Required work: In your answer, repeat each line of the data exactly.

Listed entries:
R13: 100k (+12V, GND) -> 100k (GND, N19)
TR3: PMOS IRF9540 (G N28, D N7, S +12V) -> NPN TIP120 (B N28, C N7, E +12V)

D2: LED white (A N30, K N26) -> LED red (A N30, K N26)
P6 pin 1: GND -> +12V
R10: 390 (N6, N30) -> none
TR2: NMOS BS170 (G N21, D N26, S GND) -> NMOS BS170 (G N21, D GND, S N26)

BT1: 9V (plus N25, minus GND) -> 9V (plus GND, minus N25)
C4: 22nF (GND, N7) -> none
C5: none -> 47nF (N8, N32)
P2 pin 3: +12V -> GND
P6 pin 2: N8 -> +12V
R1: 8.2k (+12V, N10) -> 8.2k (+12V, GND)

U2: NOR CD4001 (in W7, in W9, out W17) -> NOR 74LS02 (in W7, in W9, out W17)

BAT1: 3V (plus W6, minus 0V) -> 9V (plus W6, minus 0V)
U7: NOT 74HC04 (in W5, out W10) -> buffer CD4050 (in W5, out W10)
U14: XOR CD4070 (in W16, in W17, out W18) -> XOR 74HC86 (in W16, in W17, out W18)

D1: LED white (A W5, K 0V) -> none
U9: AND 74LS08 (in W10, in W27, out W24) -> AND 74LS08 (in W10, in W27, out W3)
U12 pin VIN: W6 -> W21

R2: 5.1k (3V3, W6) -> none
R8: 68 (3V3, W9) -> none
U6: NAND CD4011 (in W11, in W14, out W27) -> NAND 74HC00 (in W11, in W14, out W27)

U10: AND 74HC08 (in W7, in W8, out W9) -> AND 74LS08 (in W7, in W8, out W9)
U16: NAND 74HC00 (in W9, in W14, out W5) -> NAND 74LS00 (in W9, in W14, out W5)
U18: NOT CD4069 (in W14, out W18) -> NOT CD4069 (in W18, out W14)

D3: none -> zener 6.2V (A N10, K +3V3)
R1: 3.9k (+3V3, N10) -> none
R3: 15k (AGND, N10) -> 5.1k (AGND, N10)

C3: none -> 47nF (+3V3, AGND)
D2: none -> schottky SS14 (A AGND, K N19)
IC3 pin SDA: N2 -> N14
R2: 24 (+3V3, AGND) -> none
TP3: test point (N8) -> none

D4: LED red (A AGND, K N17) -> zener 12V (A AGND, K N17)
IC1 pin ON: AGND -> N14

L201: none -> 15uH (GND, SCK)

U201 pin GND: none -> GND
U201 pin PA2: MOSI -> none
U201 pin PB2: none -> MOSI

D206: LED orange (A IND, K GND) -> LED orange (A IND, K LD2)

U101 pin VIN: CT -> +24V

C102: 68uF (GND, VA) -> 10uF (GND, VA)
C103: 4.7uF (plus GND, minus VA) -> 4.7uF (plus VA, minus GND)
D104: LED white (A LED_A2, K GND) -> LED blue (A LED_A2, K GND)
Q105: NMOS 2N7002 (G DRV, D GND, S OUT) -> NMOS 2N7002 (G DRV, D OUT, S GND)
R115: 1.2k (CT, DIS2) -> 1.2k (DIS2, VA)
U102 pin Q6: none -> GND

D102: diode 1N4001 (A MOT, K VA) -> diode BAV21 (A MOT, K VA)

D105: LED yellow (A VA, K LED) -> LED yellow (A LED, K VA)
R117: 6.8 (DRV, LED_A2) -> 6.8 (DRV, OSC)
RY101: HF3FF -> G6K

Response area:
R13: 100k (+12V, GND) -> 100k (GND, N19)
TR3: PMOS IRF9540 (G N28, D N7, S +12V) -> NPN TIP120 (B N28, C N7, E +12V)

D2: LED white (A N30, K N26) -> LED red (A N30, K N26)
P6 pin 1: GND -> +12V
R10: 390 (N6, N30) -> none
TR2: NMOS BS170 (G N21, D N26, S GND) -> NMOS BS170 (G N21, D GND, S N26)

BT1: 9V (plus N25, minus GND) -> 9V (plus GND, minus N25)
C4: 22nF (GND, N7) -> none
C5: none -> 47nF (N8, N32)
P2 pin 3: +12V -> GND
P6 pin 2: N8 -> +12V
R1: 8.2k (+12V, N10) -> 8.2k (+12V, GND)

U2: NOR CD4001 (in W7, in W9, out W17) -> NOR 74LS02 (in W7, in W9, out W17)

BAT1: 3V (plus W6, minus 0V) -> 9V (plus W6, minus 0V)
U7: NOT 74HC04 (in W5, out W10) -> buffer CD4050 (in W5, out W10)
U14: XOR CD4070 (in W16, in W17, out W18) -> XOR 74HC86 (in W16, in W17, out W18)

D1: LED white (A W5, K 0V) -> none
U9: AND 74LS08 (in W10, in W27, out W24) -> AND 74LS08 (in W10, in W27, out W3)
U12 pin VIN: W6 -> W21

R2: 5.1k (3V3, W6) -> none
R8: 68 (3V3, W9) -> none
U6: NAND CD4011 (in W11, in W14, out W27) -> NAND 74HC00 (in W11, in W14, out W27)

U10: AND 74HC08 (in W7, in W8, out W9) -> AND 74LS08 (in W7, in W8, out W9)
U16: NAND 74HC00 (in W9, in W14, out W5) -> NAND 74LS00 (in W9, in W14, out W5)
U18: NOT CD4069 (in W14, out W18) -> NOT CD4069 (in W18, out W14)

D3: none -> zener 6.2V (A N10, K +3V3)
R1: 3.9k (+3V3, N10) -> none
R3: 15k (AGND, N10) -> 5.1k (AGND, N10)

C3: none -> 47nF (+3V3, AGND)
D2: none -> schottky SS14 (A AGND, K N19)
IC3 pin SDA: N2 -> N14
R2: 24 (+3V3, AGND) -> none
TP3: test point (N8) -> none

D4: LED red (A AGND, K N17) -> zener 12V (A AGND, K N17)
IC1 pin ON: AGND -> N14

L201: none -> 15uH (GND, SCK)

U201 pin GND: none -> GND
U201 pin PA2: MOSI -> none
U201 pin PB2: none -> MOSI

D206: LED orange (A IND, K GND) -> LED orange (A IND, K LD2)

U101 pin VIN: CT -> +24V

C102: 68uF (GND, VA) -> 10uF (GND, VA)
C103: 4.7uF (plus GND, minus VA) -> 4.7uF (plus VA, minus GND)
D104: LED white (A LED_A2, K GND) -> LED blue (A LED_A2, K GND)
Q105: NMOS 2N7002 (G DRV, D GND, S OUT) -> NMOS 2N7002 (G DRV, D OUT, S GND)
R115: 1.2k (CT, DIS2) -> 1.2k (DIS2, VA)
U102 pin Q6: none -> GND

D102: diode 1N4001 (A MOT, K VA) -> diode BAV21 (A MOT, K VA)

D105: LED yellow (A VA, K LED) -> LED yellow (A LED, K VA)
R117: 6.8 (DRV, LED_A2) -> 6.8 (DRV, OSC)
RY101: HF3FF -> G6K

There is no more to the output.